WORK INSTRUCTION => In the records below, find the lines that include the string "calculator" and report how many there are, nothing else.

DATA SECTION =>

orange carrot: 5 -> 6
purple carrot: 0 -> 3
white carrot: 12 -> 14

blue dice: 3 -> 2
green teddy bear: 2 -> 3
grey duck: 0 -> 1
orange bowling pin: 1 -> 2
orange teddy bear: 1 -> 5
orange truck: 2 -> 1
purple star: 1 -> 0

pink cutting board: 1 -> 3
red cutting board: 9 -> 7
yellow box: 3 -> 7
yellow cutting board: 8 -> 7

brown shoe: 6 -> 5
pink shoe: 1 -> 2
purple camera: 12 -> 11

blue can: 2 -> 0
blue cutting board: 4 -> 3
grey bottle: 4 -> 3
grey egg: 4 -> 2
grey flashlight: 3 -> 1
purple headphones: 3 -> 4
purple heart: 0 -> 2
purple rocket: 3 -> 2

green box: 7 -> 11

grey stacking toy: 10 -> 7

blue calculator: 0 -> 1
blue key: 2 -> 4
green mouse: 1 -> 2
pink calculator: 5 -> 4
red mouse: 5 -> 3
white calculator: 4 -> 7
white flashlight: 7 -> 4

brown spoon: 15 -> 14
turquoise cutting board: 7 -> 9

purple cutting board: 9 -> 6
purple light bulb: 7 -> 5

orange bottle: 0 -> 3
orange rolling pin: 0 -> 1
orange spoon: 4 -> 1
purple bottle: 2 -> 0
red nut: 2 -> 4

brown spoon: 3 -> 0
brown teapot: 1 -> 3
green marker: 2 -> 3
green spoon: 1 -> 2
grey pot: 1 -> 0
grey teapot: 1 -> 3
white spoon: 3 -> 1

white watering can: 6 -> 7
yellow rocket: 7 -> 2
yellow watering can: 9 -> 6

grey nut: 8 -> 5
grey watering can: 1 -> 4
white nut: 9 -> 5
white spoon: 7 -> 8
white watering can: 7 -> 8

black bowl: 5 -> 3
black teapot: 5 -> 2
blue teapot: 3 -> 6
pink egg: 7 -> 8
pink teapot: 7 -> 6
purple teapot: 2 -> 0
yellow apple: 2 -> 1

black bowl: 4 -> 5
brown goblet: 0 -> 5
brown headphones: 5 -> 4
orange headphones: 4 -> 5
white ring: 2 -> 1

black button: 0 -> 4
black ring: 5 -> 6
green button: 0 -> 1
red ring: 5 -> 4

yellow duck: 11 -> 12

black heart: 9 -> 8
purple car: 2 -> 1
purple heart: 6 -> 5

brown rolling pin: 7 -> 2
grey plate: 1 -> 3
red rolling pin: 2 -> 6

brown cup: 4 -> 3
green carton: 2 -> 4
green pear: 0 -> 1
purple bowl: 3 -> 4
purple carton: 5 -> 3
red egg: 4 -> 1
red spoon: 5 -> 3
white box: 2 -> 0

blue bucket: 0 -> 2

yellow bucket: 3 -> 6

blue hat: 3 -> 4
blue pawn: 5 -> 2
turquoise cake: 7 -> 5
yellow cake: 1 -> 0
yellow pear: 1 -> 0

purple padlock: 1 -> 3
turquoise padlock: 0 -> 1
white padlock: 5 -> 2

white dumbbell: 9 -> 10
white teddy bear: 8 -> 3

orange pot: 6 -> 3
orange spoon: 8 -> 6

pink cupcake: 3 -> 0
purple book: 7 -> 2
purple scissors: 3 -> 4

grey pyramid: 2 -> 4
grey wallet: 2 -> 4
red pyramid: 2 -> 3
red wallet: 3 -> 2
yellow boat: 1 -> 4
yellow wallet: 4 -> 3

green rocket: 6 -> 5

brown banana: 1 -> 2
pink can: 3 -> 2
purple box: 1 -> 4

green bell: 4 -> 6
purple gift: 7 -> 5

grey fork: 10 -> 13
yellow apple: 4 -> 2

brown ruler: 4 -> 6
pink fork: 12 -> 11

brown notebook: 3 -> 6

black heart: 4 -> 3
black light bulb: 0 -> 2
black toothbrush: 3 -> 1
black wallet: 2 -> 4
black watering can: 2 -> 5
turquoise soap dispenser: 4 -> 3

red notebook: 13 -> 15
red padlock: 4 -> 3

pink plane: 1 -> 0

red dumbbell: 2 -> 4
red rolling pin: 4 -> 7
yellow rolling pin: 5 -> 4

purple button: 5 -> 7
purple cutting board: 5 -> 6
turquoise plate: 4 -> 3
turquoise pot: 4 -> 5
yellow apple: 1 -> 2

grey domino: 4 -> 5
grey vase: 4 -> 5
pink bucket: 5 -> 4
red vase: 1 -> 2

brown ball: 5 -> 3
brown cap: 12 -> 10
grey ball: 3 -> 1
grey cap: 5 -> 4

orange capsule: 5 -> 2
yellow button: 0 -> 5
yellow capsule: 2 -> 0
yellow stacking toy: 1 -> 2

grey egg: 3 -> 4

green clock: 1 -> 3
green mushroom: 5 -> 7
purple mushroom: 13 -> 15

YOUR RESPONSE => 3